Before-and-after change records
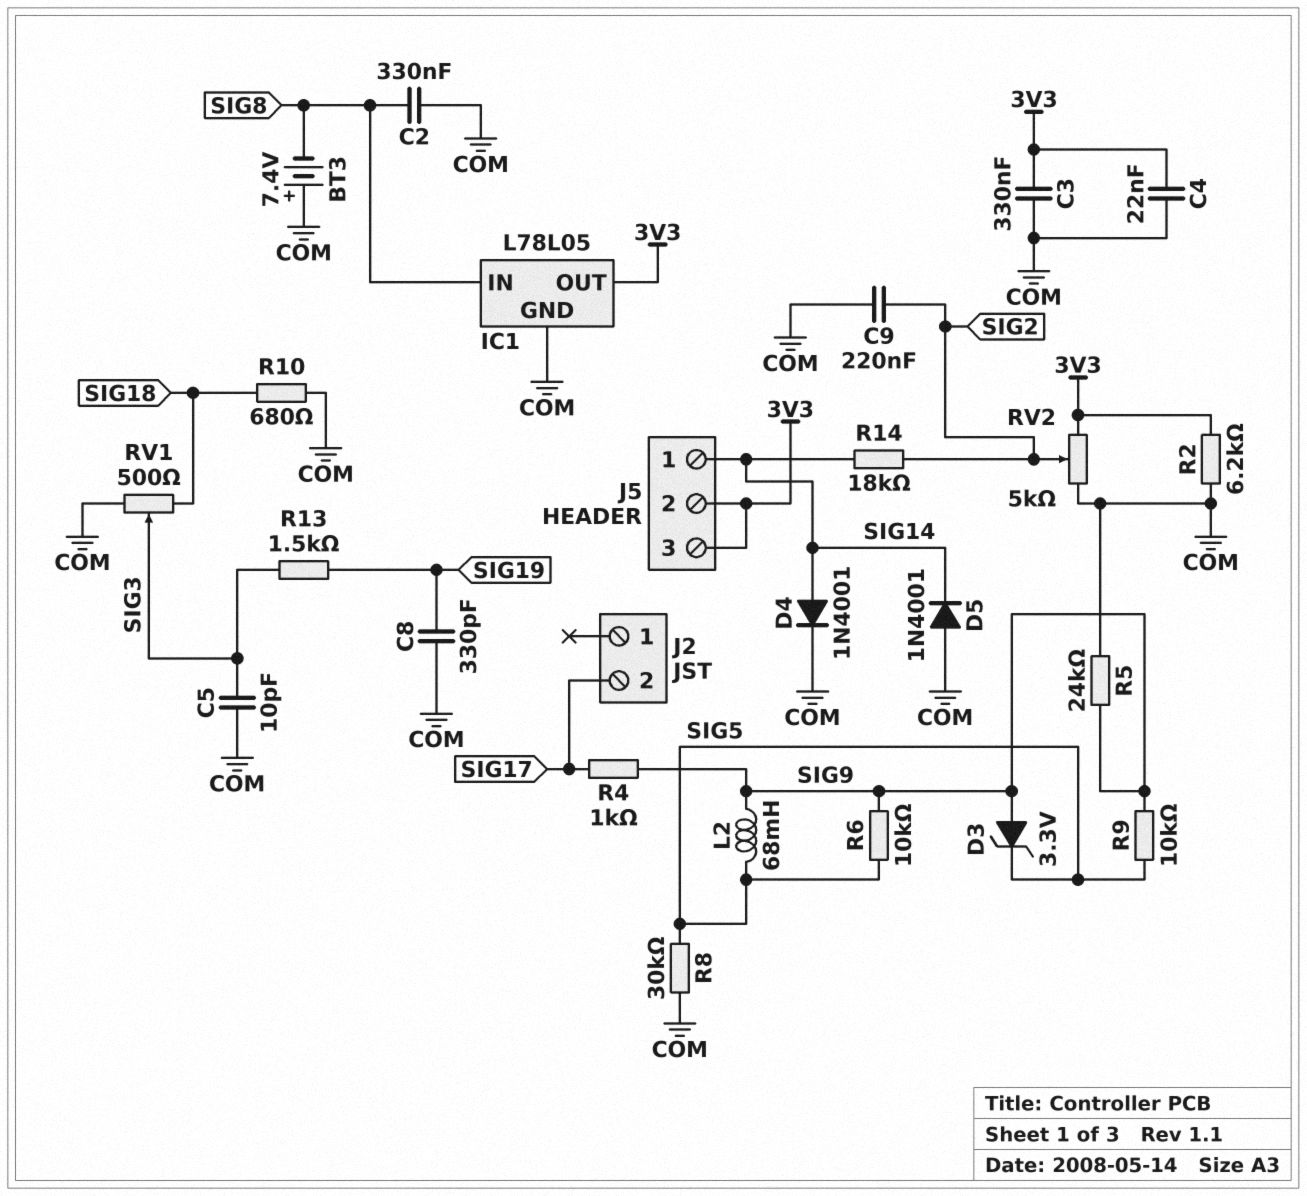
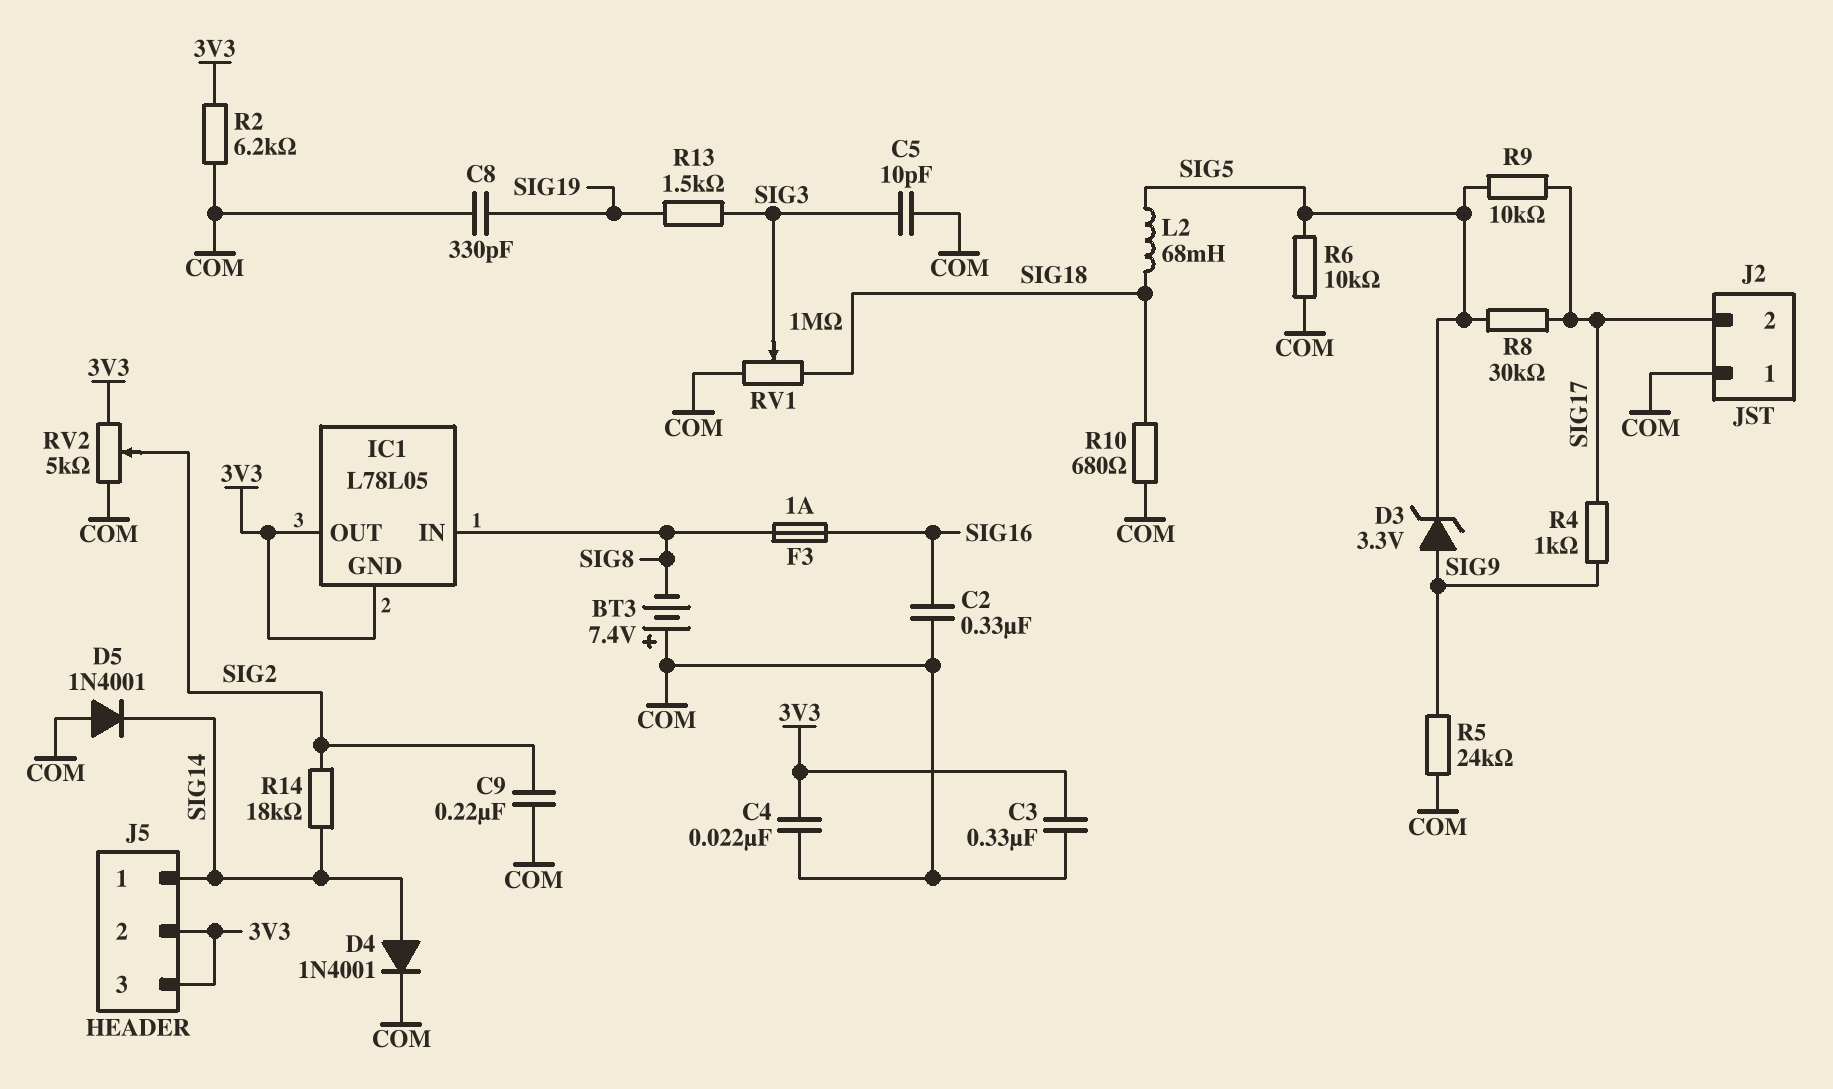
C2: 330nF (COM, SIG8) -> 330nF (COM, SIG16)
F3: none -> 1A (SIG8, SIG16)
IC1 pin GND: COM -> 3V3
J2 pin 1: none -> COM
L2: 68mH (SIG5, SIG9) -> 68mH (SIG5, SIG18)
R6: 10k (SIG5, SIG9) -> 10k (COM, SIG5)
R8: 30k (COM, SIG5) -> 30k (SIG5, SIG17)
R9: 10k (SIG5, SIG9) -> 10k (SIG5, SIG17)
RV1: 500 (COM, SIG18, wiper SIG3) -> 1M (COM, SIG18, wiper SIG3)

### Exercise prompt
Set down the data again, exactly, without images.

### Exercise output
C2: 330nF (COM, SIG8) -> 330nF (COM, SIG16)
F3: none -> 1A (SIG8, SIG16)
IC1 pin GND: COM -> 3V3
J2 pin 1: none -> COM
L2: 68mH (SIG5, SIG9) -> 68mH (SIG5, SIG18)
R6: 10k (SIG5, SIG9) -> 10k (COM, SIG5)
R8: 30k (COM, SIG5) -> 30k (SIG5, SIG17)
R9: 10k (SIG5, SIG9) -> 10k (SIG5, SIG17)
RV1: 500 (COM, SIG18, wiper SIG3) -> 1M (COM, SIG18, wiper SIG3)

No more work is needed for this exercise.